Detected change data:
★ ★ ★ ★ ★

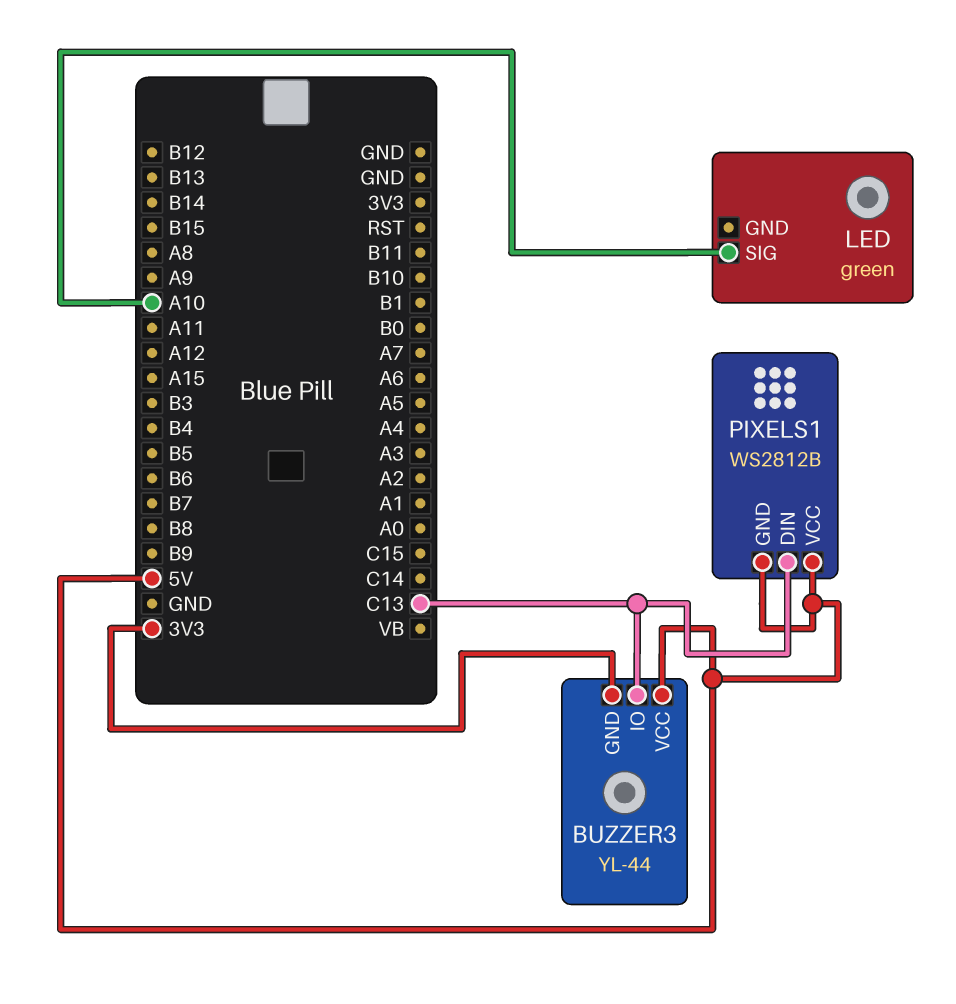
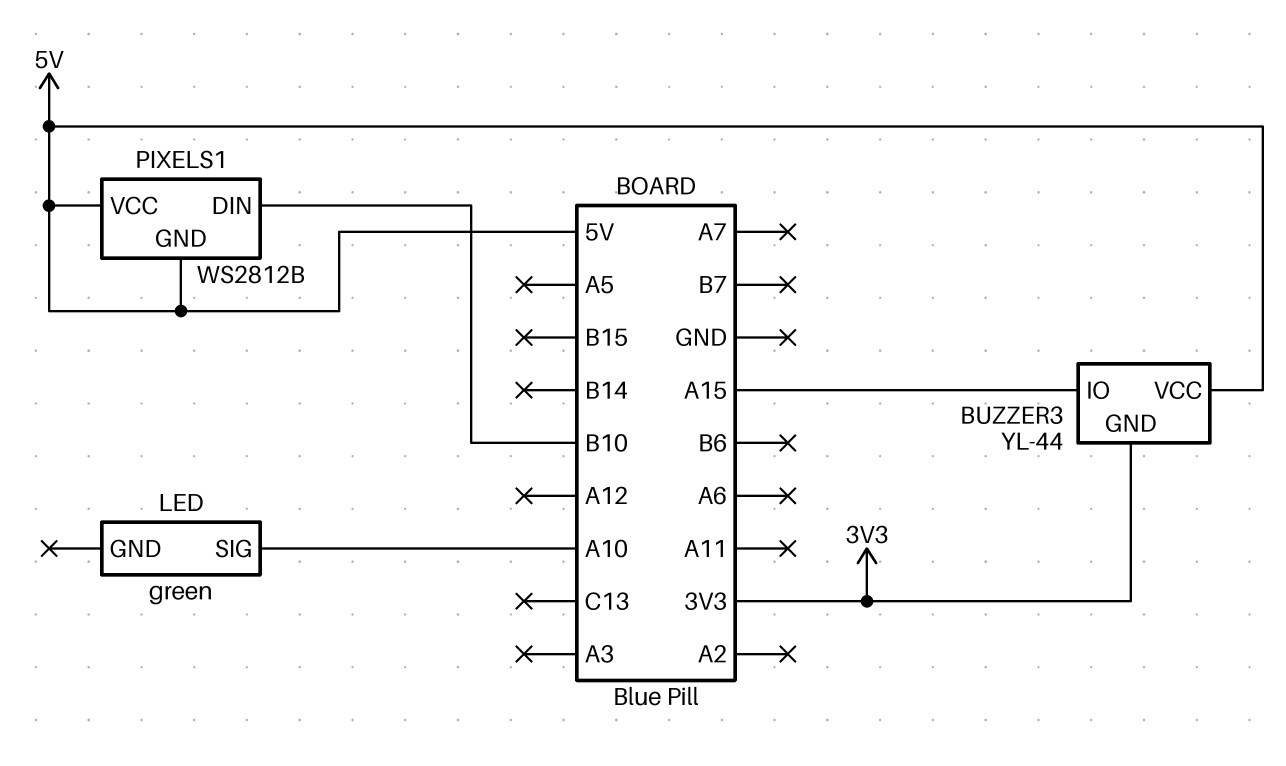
BUZZER3 pin IO: C13 -> A15
PIXELS1 pin DIN: C13 -> B10

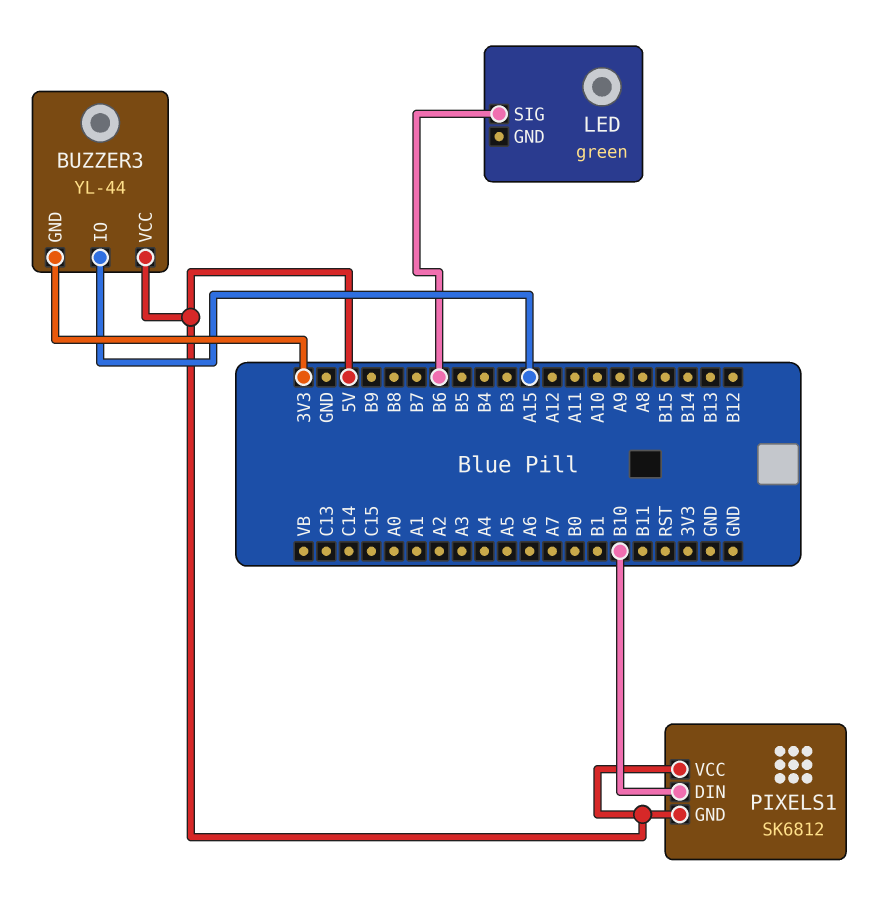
LED pin SIG: A10 -> B6
PIXELS1: WS2812B -> SK6812

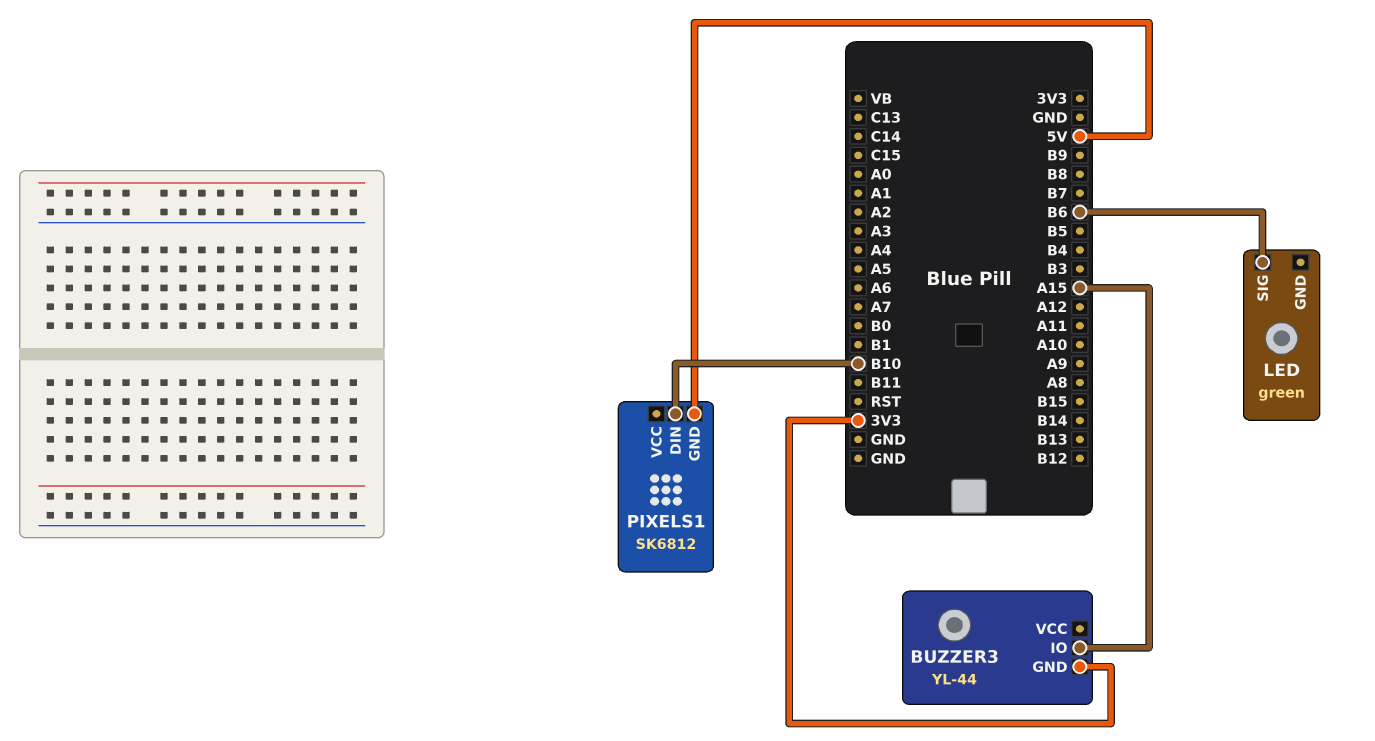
BUZZER3 pin VCC: 5V -> none
PIXELS1 pin VCC: 5V -> none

★ ★ ★ ★ ★

◆ BRIEF: Repeat the lines of the records verbatim, starting at the line containing "LED pin SIG: A10 -> B6" and stopping after the final line. Images stay out.

◆ SOLUTION TO THIS TASK:
LED pin SIG: A10 -> B6
PIXELS1: WS2812B -> SK6812

BUZZER3 pin VCC: 5V -> none
PIXELS1 pin VCC: 5V -> none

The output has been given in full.